▶ _Supplied information_:
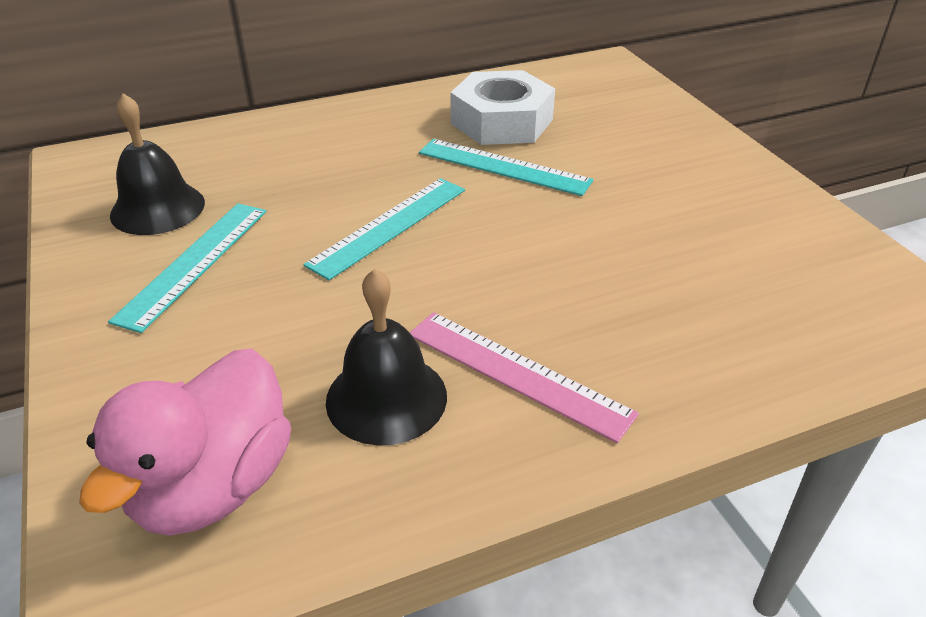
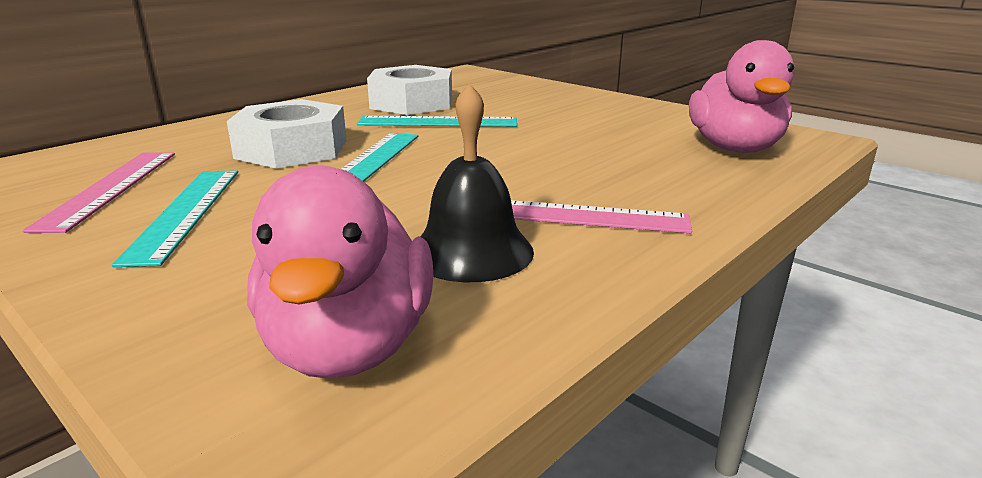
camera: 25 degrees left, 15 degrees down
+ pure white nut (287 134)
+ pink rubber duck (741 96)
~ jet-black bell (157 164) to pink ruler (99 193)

▶ _Work required_:
The listing above needs to be output again exactly. Don't include the pictures.

▶ _Output for this task_:
camera: 25 degrees left, 15 degrees down
+ pure white nut (287 134)
+ pink rubber duck (741 96)
~ jet-black bell (157 164) to pink ruler (99 193)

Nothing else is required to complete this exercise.